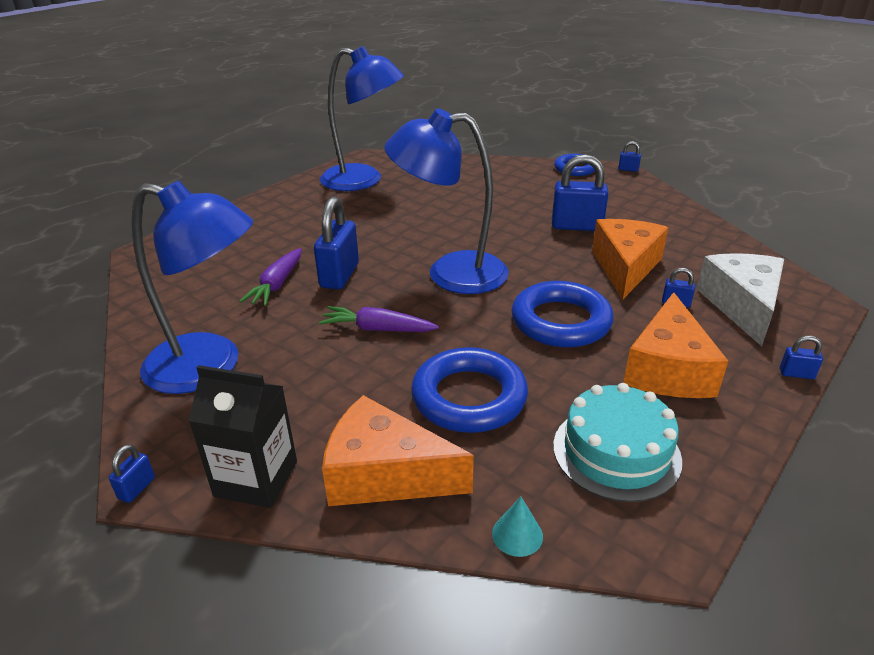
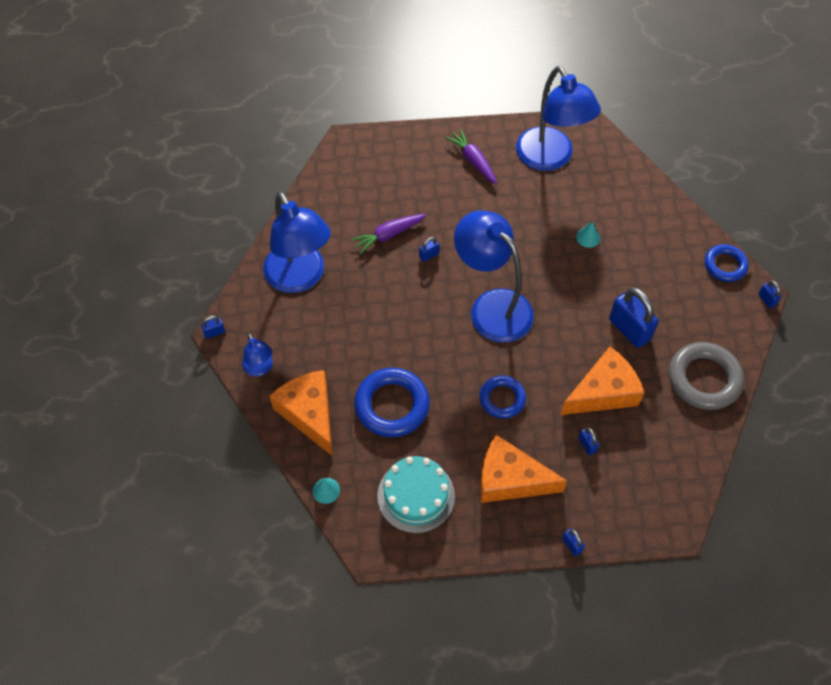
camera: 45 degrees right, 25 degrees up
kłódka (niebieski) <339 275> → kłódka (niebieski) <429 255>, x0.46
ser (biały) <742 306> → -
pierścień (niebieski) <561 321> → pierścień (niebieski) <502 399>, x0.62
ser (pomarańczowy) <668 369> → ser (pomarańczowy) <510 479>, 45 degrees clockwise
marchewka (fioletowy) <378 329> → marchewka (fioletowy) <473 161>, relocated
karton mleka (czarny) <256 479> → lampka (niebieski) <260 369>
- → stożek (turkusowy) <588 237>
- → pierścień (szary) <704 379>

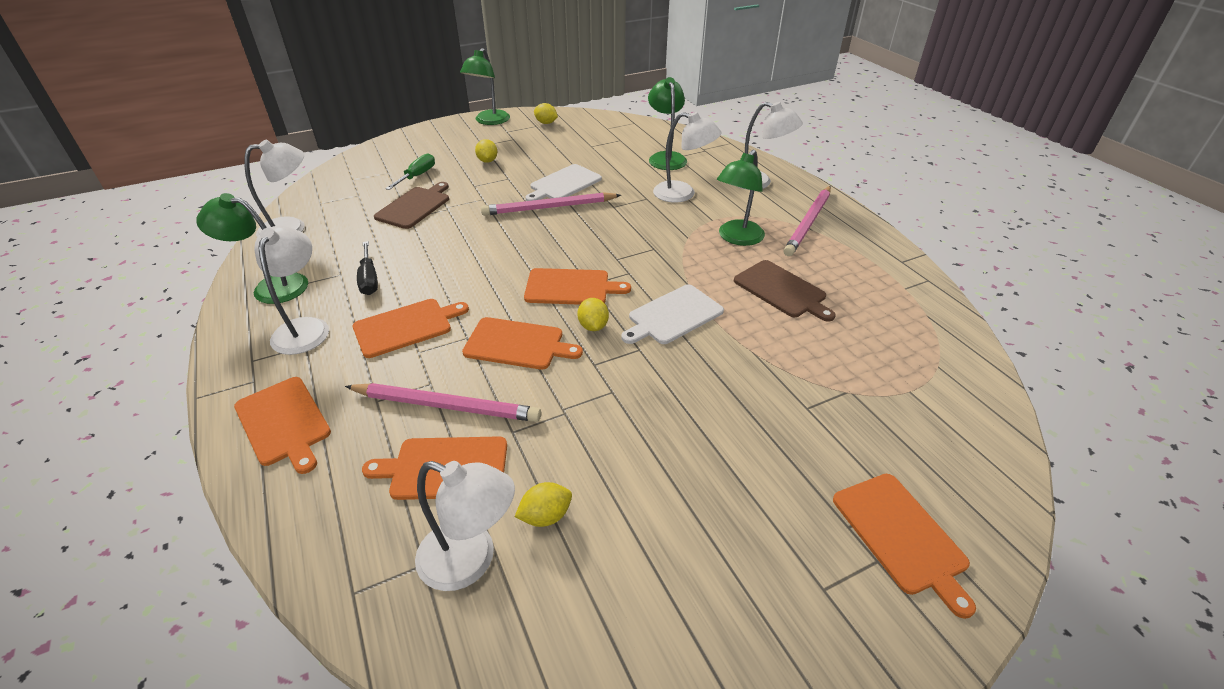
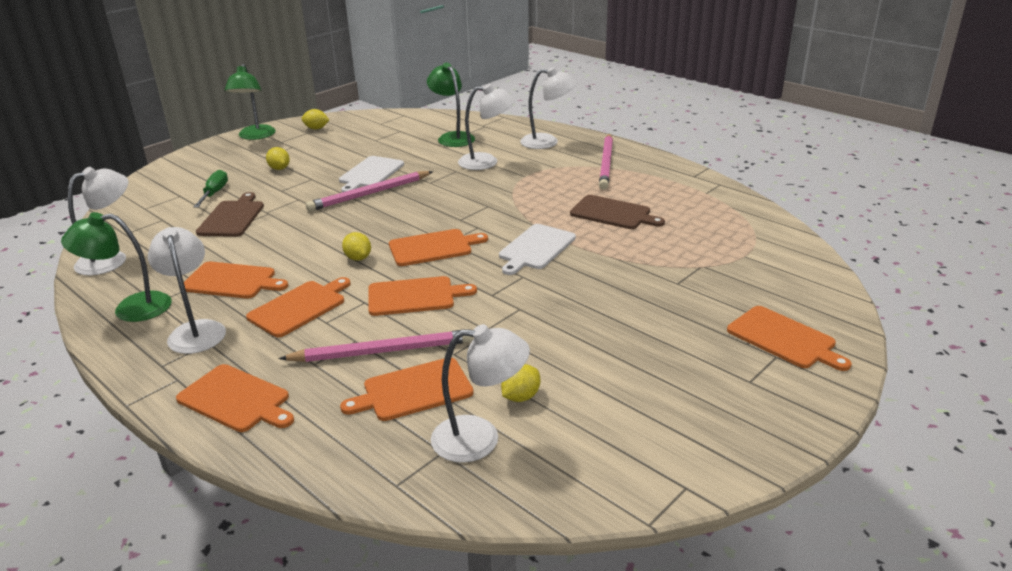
camera: 20 degrees left, 10 degrees down
lampka (zielony) <736 238> → -
śrubokręt (czarny) <369 279> → deska do krojenia (pomarańczowy) <232 281>
cytryna (żółty) <593 326> → cytryna (żółty) <358 258>, relocated

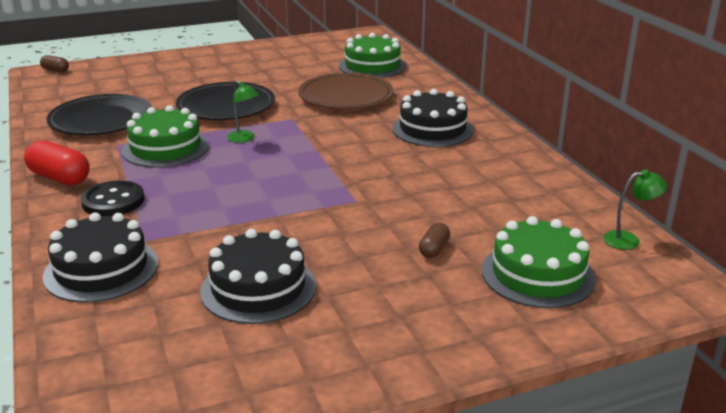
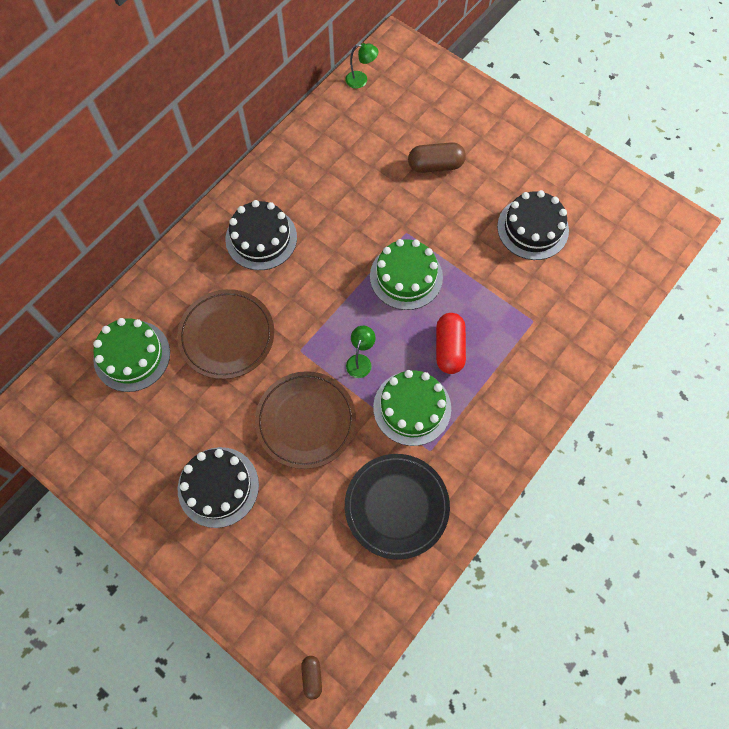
camera: 120 degrees left, 40 degrees up
talerz (czarny) <226 106> → talerz (brązowy) <306 421>
kapsułka (czerwony) <59 178> → kapsułka (czerwony) <449 348>, relocated
lampka (zielony) <629 240> → lampka (zielony) <361 80>, 135 degrees clockwise
guzik (czarny) <113 201> → -
tort (czarny) <101 269> → tort (czarny) <218 487>, relocated
tort (zielony) <538 274> → tort (zielony) <406 276>, relocated
kapsułka (brązowy) <434 249> → kapsułka (brązowy) <435 165>, x1.81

====================

§ **Task description**: Print the lines from the beginning of the records up to and including the line containing "ser (pomarańczowy) <668", word for word, with no pictures.

§ **Response**:
camera: 45 degrees right, 25 degrees up
kłódka (niebieski) <339 275> → kłódka (niebieski) <429 255>, x0.46
ser (biały) <742 306> → -
pierścień (niebieski) <561 321> → pierścień (niebieski) <502 399>, x0.62
ser (pomarańczowy) <668 369> → ser (pomarańczowy) <510 479>, 45 degrees clockwise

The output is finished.